EXERCISE: From the data below, copy each line that includes the word "brown".

MATERIAL TO PROCESS:
..........
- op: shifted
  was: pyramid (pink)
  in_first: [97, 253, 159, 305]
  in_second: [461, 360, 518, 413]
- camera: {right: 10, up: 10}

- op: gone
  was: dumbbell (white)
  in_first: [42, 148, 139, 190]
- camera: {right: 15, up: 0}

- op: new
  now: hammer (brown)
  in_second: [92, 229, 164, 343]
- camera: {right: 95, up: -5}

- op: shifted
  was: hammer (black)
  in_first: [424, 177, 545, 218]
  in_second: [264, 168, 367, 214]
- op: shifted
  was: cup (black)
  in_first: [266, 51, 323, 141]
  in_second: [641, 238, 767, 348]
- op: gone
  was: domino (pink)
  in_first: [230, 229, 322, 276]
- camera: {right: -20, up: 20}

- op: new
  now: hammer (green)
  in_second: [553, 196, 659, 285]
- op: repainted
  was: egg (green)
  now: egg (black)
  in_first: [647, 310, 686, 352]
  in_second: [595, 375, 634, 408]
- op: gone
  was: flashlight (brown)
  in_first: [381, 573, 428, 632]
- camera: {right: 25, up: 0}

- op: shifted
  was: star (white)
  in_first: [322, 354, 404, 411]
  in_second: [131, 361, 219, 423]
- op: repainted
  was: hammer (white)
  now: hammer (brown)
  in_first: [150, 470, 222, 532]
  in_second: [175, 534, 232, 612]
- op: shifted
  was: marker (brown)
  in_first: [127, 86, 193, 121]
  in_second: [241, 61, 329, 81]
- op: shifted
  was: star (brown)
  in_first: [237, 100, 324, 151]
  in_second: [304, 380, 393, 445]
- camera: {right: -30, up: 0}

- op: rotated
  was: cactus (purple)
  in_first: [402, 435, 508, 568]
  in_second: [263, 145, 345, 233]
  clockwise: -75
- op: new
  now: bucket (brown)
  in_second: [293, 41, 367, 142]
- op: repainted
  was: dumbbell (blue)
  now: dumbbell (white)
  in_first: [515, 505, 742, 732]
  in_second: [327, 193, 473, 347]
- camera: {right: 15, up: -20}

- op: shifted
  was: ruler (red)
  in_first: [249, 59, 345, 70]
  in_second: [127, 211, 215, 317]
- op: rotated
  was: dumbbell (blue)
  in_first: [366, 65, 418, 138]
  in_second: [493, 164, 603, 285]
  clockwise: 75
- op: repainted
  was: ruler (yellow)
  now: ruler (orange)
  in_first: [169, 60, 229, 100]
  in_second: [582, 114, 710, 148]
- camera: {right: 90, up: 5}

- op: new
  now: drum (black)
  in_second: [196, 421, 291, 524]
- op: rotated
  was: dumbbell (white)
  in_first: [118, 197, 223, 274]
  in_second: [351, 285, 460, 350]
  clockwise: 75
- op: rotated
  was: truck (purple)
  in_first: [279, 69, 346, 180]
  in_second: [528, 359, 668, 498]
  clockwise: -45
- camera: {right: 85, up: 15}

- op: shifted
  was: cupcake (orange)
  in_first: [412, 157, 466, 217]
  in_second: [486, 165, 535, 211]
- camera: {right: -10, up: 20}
..........
ANSWER FOR THIS EXERCISE:
  now: hammer (brown)
  was: flashlight (brown)
  now: hammer (brown)
  was: marker (brown)
  was: star (brown)
  now: bucket (brown)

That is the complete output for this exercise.